### Task data
▬▬▬
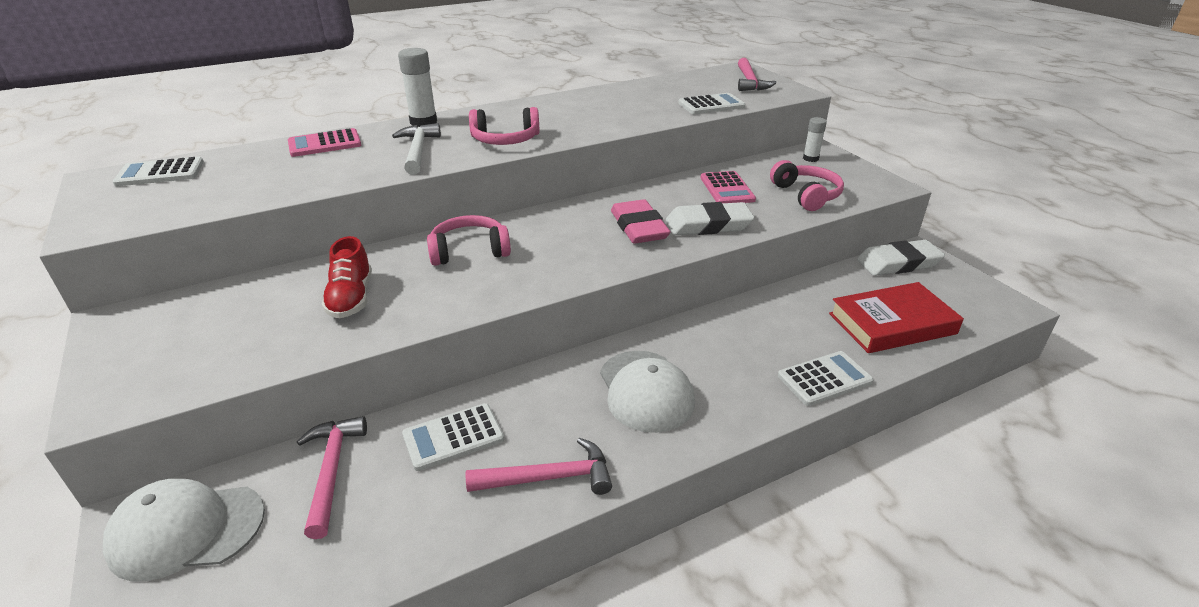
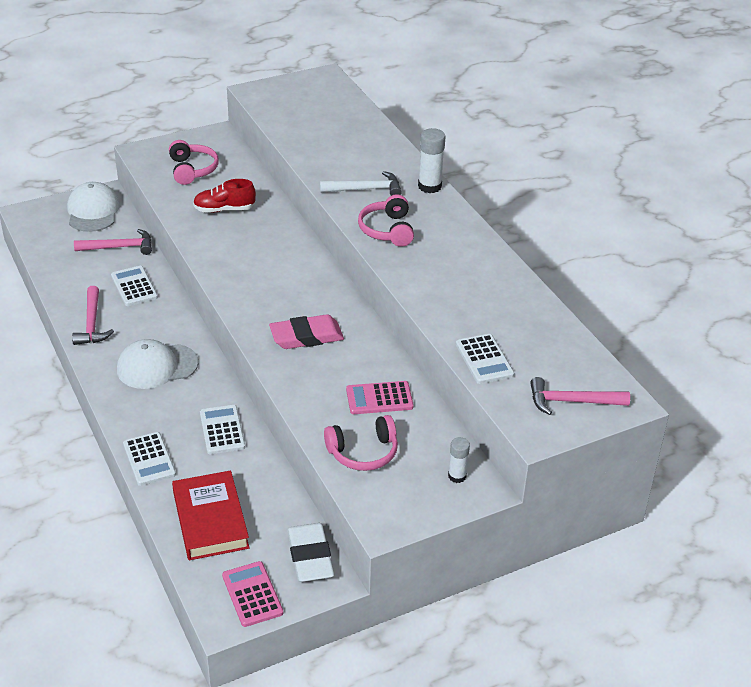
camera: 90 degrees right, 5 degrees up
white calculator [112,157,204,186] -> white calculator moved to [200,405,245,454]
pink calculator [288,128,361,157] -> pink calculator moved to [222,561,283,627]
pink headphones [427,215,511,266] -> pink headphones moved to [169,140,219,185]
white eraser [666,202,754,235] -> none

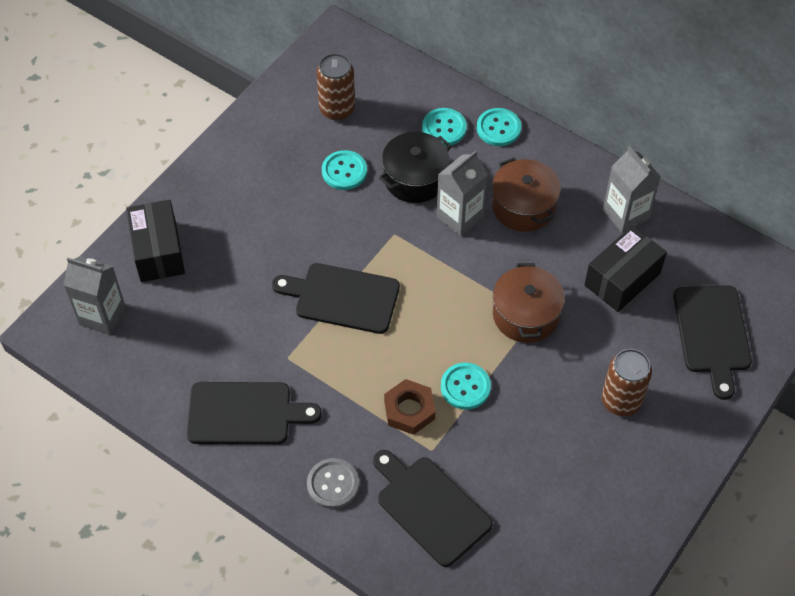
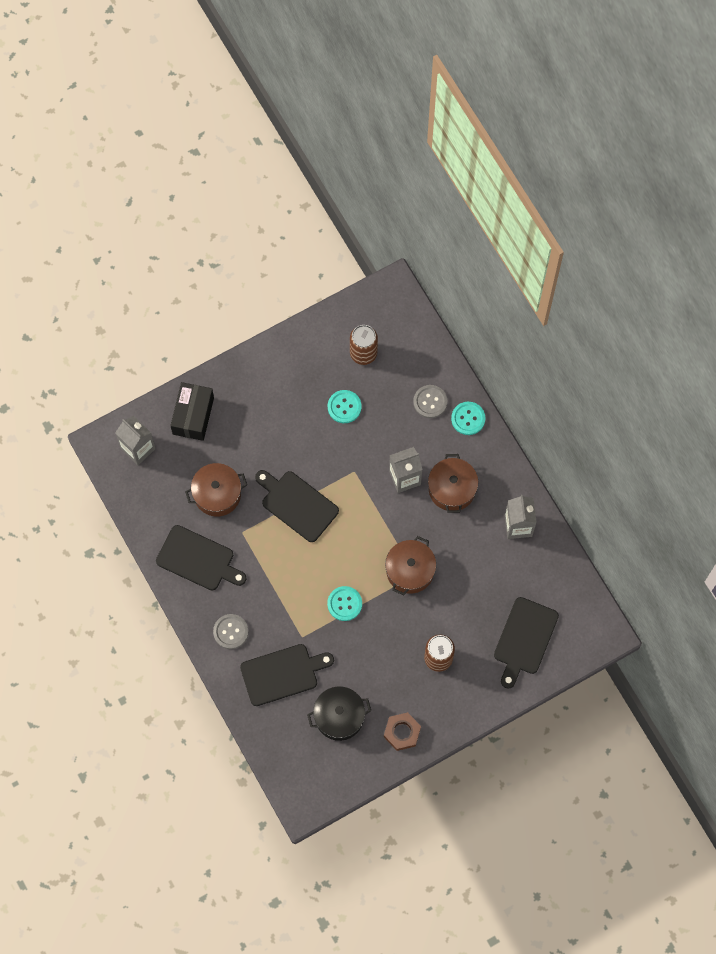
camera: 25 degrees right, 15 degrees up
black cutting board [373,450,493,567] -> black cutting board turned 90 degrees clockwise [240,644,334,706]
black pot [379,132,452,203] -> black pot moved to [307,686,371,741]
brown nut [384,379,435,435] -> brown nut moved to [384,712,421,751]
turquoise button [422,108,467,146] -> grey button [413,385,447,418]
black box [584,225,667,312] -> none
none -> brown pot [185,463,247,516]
▬▬▬
Some lines contain the word "brown". Pull each one out of the listing.

### Answer section
brown nut [384,379,435,435] -> brown nut moved to [384,712,421,751]
none -> brown pot [185,463,247,516]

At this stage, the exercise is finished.